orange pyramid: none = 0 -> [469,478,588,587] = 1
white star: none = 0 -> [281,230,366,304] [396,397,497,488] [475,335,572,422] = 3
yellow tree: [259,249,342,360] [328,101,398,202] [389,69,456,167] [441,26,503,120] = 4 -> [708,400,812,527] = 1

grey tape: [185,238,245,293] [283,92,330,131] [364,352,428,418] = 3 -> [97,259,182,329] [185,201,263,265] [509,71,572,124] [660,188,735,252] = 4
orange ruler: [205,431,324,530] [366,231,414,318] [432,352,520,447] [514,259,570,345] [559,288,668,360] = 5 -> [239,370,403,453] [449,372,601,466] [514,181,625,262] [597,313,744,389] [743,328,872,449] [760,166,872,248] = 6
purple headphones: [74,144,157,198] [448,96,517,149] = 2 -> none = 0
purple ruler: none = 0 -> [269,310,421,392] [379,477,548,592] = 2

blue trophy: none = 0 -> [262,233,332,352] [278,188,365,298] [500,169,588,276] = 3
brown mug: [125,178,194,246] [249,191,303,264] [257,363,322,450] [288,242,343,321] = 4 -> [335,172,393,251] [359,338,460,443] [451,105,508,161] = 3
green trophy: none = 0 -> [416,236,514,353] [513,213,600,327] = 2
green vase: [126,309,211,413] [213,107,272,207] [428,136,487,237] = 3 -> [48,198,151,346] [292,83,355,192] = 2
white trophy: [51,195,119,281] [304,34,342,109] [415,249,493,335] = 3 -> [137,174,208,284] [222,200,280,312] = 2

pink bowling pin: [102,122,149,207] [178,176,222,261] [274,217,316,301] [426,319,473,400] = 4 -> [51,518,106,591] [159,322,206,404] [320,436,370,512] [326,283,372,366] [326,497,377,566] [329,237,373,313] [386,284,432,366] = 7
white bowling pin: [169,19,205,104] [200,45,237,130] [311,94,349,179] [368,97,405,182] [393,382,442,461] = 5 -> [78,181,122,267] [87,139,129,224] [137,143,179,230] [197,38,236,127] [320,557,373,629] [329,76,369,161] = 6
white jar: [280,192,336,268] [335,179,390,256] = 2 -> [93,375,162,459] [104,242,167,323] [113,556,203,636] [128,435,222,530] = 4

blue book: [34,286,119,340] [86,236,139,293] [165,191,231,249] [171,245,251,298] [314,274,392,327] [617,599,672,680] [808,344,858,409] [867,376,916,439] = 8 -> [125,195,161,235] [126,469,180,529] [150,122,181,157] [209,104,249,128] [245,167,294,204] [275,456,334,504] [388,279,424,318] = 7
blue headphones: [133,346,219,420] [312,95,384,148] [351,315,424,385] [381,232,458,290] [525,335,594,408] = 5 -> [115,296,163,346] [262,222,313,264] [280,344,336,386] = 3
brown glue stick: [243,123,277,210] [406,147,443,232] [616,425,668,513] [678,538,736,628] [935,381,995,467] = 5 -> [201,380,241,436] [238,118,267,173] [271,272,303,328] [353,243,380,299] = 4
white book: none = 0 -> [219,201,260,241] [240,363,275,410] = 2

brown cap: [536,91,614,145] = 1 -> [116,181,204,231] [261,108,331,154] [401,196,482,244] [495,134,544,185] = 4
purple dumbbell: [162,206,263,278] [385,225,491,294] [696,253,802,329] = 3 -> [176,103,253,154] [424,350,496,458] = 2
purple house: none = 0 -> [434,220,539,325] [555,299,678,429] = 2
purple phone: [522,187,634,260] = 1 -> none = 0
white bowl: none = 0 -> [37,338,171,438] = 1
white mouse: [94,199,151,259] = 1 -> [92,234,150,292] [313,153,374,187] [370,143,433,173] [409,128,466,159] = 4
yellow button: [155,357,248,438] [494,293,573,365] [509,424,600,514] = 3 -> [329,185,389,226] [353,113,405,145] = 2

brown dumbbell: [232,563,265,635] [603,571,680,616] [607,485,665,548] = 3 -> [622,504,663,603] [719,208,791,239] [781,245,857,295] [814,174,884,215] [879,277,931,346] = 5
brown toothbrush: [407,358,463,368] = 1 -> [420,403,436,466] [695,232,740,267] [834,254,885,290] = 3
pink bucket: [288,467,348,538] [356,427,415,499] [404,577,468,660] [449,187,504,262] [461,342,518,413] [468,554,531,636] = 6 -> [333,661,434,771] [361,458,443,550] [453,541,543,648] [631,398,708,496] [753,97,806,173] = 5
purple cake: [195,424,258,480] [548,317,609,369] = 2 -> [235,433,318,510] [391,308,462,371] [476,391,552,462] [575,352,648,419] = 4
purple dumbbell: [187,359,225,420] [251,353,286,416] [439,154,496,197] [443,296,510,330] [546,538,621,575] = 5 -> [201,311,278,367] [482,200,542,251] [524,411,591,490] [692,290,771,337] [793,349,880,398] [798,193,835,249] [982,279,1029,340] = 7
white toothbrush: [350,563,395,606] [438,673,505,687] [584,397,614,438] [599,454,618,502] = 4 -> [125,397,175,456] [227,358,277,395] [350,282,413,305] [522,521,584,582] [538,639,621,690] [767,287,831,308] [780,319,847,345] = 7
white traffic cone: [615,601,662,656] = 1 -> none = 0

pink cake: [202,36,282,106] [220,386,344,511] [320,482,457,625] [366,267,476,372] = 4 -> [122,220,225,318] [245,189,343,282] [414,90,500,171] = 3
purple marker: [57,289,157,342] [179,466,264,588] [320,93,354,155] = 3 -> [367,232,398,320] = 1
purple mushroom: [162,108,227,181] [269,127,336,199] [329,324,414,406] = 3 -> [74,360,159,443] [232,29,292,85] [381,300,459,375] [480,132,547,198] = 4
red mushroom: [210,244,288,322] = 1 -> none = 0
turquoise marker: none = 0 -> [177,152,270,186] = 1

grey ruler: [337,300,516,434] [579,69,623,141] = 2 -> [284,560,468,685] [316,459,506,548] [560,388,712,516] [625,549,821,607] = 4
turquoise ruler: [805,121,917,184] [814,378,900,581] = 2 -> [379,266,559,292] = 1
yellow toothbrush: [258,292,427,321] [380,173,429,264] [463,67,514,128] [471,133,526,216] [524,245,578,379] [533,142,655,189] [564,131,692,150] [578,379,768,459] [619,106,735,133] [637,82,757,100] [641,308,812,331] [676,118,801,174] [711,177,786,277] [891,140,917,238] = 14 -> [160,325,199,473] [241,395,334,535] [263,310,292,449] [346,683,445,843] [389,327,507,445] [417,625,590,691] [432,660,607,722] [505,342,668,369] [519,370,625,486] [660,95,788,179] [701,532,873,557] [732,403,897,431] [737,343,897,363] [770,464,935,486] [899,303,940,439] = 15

• [Task details]
None of the records may be left out; each is to be restated exactly.

• [Your response]
orange pyramid: none = 0 -> [469,478,588,587] = 1
white star: none = 0 -> [281,230,366,304] [396,397,497,488] [475,335,572,422] = 3
yellow tree: [259,249,342,360] [328,101,398,202] [389,69,456,167] [441,26,503,120] = 4 -> [708,400,812,527] = 1

grey tape: [185,238,245,293] [283,92,330,131] [364,352,428,418] = 3 -> [97,259,182,329] [185,201,263,265] [509,71,572,124] [660,188,735,252] = 4
orange ruler: [205,431,324,530] [366,231,414,318] [432,352,520,447] [514,259,570,345] [559,288,668,360] = 5 -> [239,370,403,453] [449,372,601,466] [514,181,625,262] [597,313,744,389] [743,328,872,449] [760,166,872,248] = 6
purple headphones: [74,144,157,198] [448,96,517,149] = 2 -> none = 0
purple ruler: none = 0 -> [269,310,421,392] [379,477,548,592] = 2

blue trophy: none = 0 -> [262,233,332,352] [278,188,365,298] [500,169,588,276] = 3
brown mug: [125,178,194,246] [249,191,303,264] [257,363,322,450] [288,242,343,321] = 4 -> [335,172,393,251] [359,338,460,443] [451,105,508,161] = 3
green trophy: none = 0 -> [416,236,514,353] [513,213,600,327] = 2
green vase: [126,309,211,413] [213,107,272,207] [428,136,487,237] = 3 -> [48,198,151,346] [292,83,355,192] = 2
white trophy: [51,195,119,281] [304,34,342,109] [415,249,493,335] = 3 -> [137,174,208,284] [222,200,280,312] = 2

pink bowling pin: [102,122,149,207] [178,176,222,261] [274,217,316,301] [426,319,473,400] = 4 -> [51,518,106,591] [159,322,206,404] [320,436,370,512] [326,283,372,366] [326,497,377,566] [329,237,373,313] [386,284,432,366] = 7
white bowling pin: [169,19,205,104] [200,45,237,130] [311,94,349,179] [368,97,405,182] [393,382,442,461] = 5 -> [78,181,122,267] [87,139,129,224] [137,143,179,230] [197,38,236,127] [320,557,373,629] [329,76,369,161] = 6
white jar: [280,192,336,268] [335,179,390,256] = 2 -> [93,375,162,459] [104,242,167,323] [113,556,203,636] [128,435,222,530] = 4

blue book: [34,286,119,340] [86,236,139,293] [165,191,231,249] [171,245,251,298] [314,274,392,327] [617,599,672,680] [808,344,858,409] [867,376,916,439] = 8 -> [125,195,161,235] [126,469,180,529] [150,122,181,157] [209,104,249,128] [245,167,294,204] [275,456,334,504] [388,279,424,318] = 7
blue headphones: [133,346,219,420] [312,95,384,148] [351,315,424,385] [381,232,458,290] [525,335,594,408] = 5 -> [115,296,163,346] [262,222,313,264] [280,344,336,386] = 3
brown glue stick: [243,123,277,210] [406,147,443,232] [616,425,668,513] [678,538,736,628] [935,381,995,467] = 5 -> [201,380,241,436] [238,118,267,173] [271,272,303,328] [353,243,380,299] = 4
white book: none = 0 -> [219,201,260,241] [240,363,275,410] = 2

brown cap: [536,91,614,145] = 1 -> [116,181,204,231] [261,108,331,154] [401,196,482,244] [495,134,544,185] = 4
purple dumbbell: [162,206,263,278] [385,225,491,294] [696,253,802,329] = 3 -> [176,103,253,154] [424,350,496,458] = 2
purple house: none = 0 -> [434,220,539,325] [555,299,678,429] = 2
purple phone: [522,187,634,260] = 1 -> none = 0
white bowl: none = 0 -> [37,338,171,438] = 1
white mouse: [94,199,151,259] = 1 -> [92,234,150,292] [313,153,374,187] [370,143,433,173] [409,128,466,159] = 4
yellow button: [155,357,248,438] [494,293,573,365] [509,424,600,514] = 3 -> [329,185,389,226] [353,113,405,145] = 2

brown dumbbell: [232,563,265,635] [603,571,680,616] [607,485,665,548] = 3 -> [622,504,663,603] [719,208,791,239] [781,245,857,295] [814,174,884,215] [879,277,931,346] = 5
brown toothbrush: [407,358,463,368] = 1 -> [420,403,436,466] [695,232,740,267] [834,254,885,290] = 3
pink bucket: [288,467,348,538] [356,427,415,499] [404,577,468,660] [449,187,504,262] [461,342,518,413] [468,554,531,636] = 6 -> [333,661,434,771] [361,458,443,550] [453,541,543,648] [631,398,708,496] [753,97,806,173] = 5
purple cake: [195,424,258,480] [548,317,609,369] = 2 -> [235,433,318,510] [391,308,462,371] [476,391,552,462] [575,352,648,419] = 4
purple dumbbell: [187,359,225,420] [251,353,286,416] [439,154,496,197] [443,296,510,330] [546,538,621,575] = 5 -> [201,311,278,367] [482,200,542,251] [524,411,591,490] [692,290,771,337] [793,349,880,398] [798,193,835,249] [982,279,1029,340] = 7
white toothbrush: [350,563,395,606] [438,673,505,687] [584,397,614,438] [599,454,618,502] = 4 -> [125,397,175,456] [227,358,277,395] [350,282,413,305] [522,521,584,582] [538,639,621,690] [767,287,831,308] [780,319,847,345] = 7
white traffic cone: [615,601,662,656] = 1 -> none = 0

pink cake: [202,36,282,106] [220,386,344,511] [320,482,457,625] [366,267,476,372] = 4 -> [122,220,225,318] [245,189,343,282] [414,90,500,171] = 3
purple marker: [57,289,157,342] [179,466,264,588] [320,93,354,155] = 3 -> [367,232,398,320] = 1
purple mushroom: [162,108,227,181] [269,127,336,199] [329,324,414,406] = 3 -> [74,360,159,443] [232,29,292,85] [381,300,459,375] [480,132,547,198] = 4
red mushroom: [210,244,288,322] = 1 -> none = 0
turquoise marker: none = 0 -> [177,152,270,186] = 1

grey ruler: [337,300,516,434] [579,69,623,141] = 2 -> [284,560,468,685] [316,459,506,548] [560,388,712,516] [625,549,821,607] = 4
turquoise ruler: [805,121,917,184] [814,378,900,581] = 2 -> [379,266,559,292] = 1
yellow toothbrush: [258,292,427,321] [380,173,429,264] [463,67,514,128] [471,133,526,216] [524,245,578,379] [533,142,655,189] [564,131,692,150] [578,379,768,459] [619,106,735,133] [637,82,757,100] [641,308,812,331] [676,118,801,174] [711,177,786,277] [891,140,917,238] = 14 -> [160,325,199,473] [241,395,334,535] [263,310,292,449] [346,683,445,843] [389,327,507,445] [417,625,590,691] [432,660,607,722] [505,342,668,369] [519,370,625,486] [660,95,788,179] [701,532,873,557] [732,403,897,431] [737,343,897,363] [770,464,935,486] [899,303,940,439] = 15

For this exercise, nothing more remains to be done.